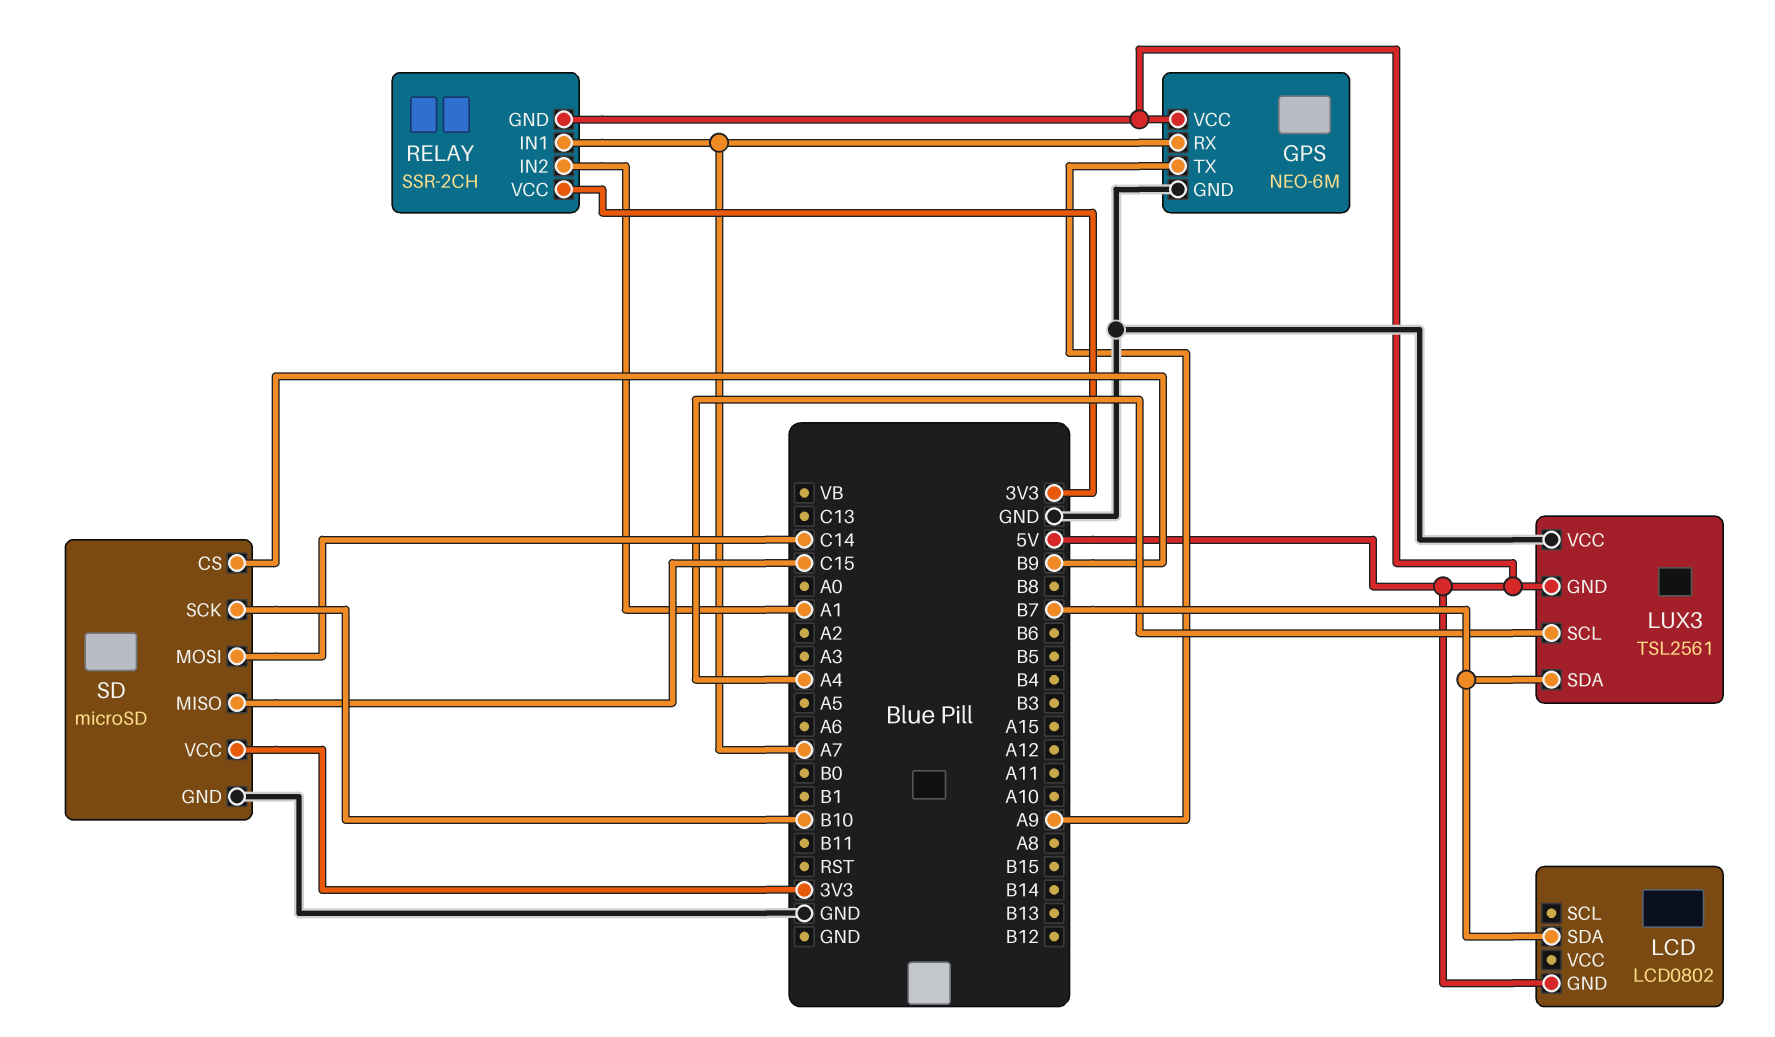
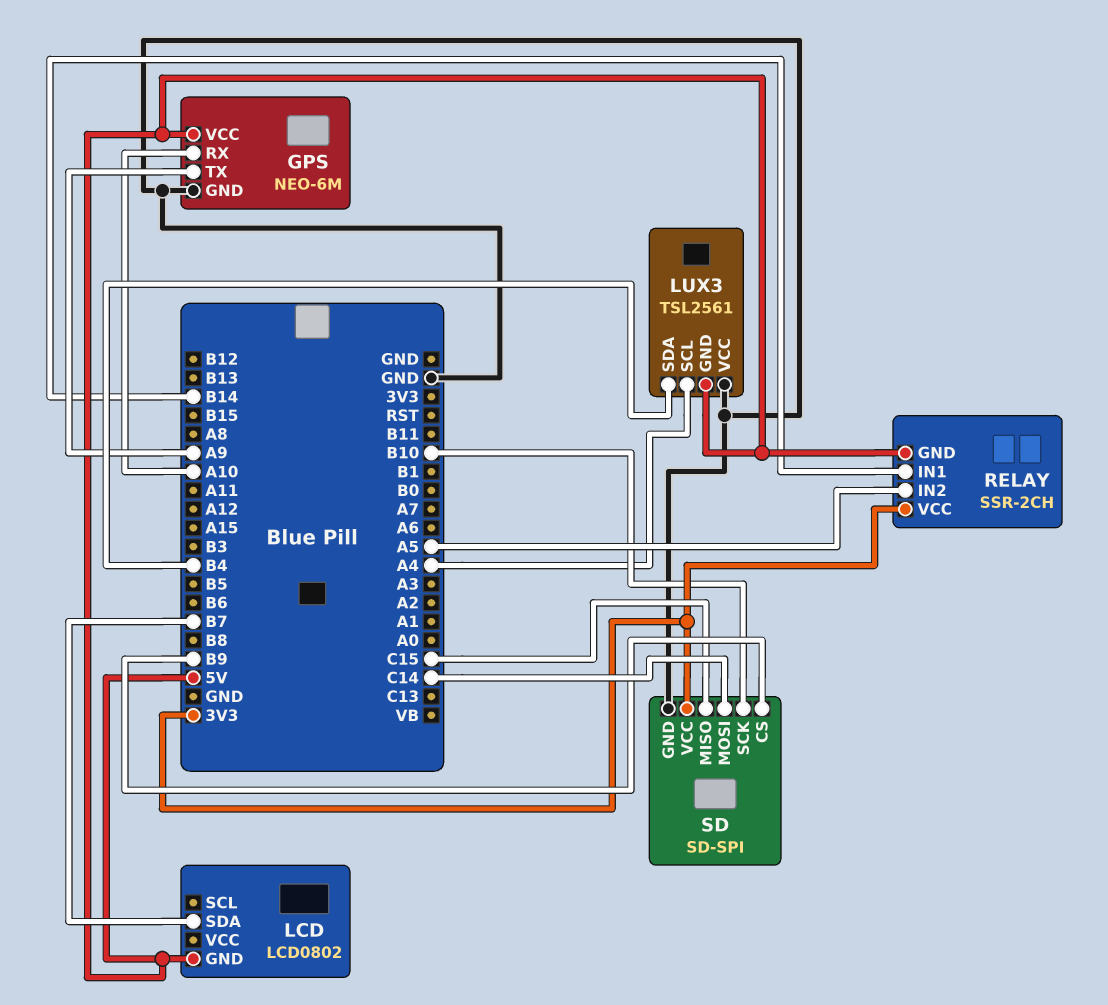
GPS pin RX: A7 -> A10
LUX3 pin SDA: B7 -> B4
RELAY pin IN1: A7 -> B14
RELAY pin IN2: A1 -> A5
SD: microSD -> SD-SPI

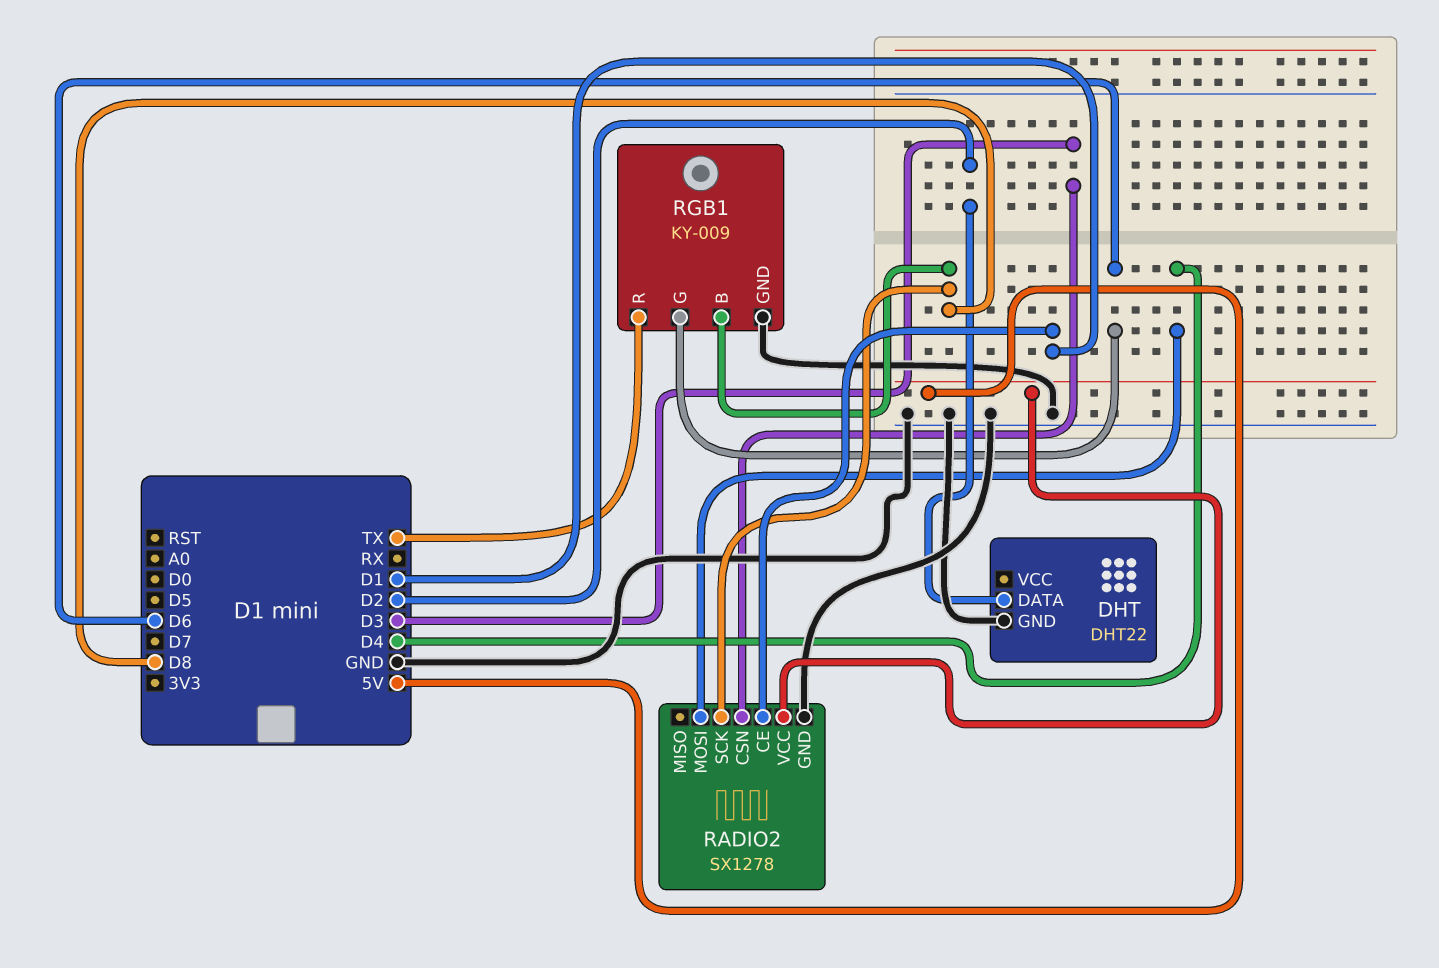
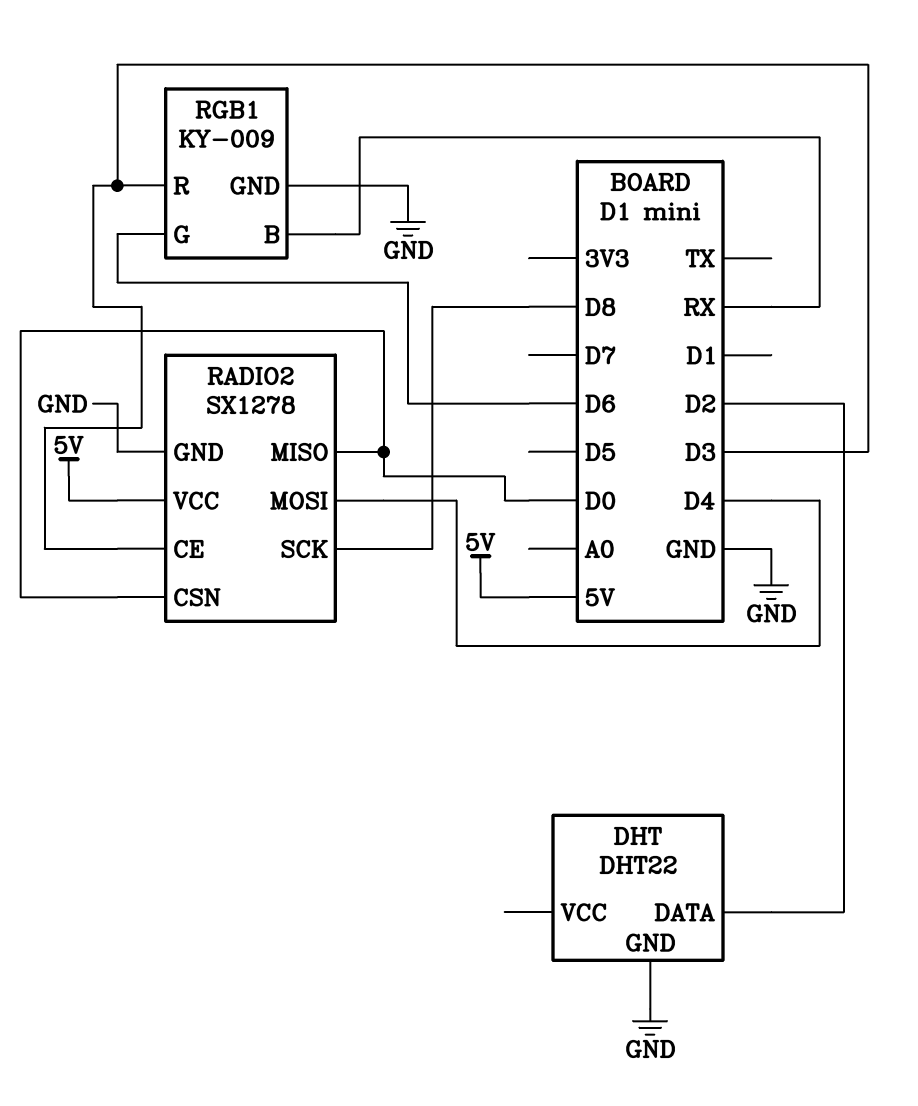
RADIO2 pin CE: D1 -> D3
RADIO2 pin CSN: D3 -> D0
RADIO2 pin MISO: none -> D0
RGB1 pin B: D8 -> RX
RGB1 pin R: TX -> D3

##########

PROBLEM STATEMENT: Your reply should hold all the lines from the listing above in which "RELAY" appears.

WRITTEN REPLY:
RELAY pin IN1: A7 -> B14
RELAY pin IN2: A1 -> A5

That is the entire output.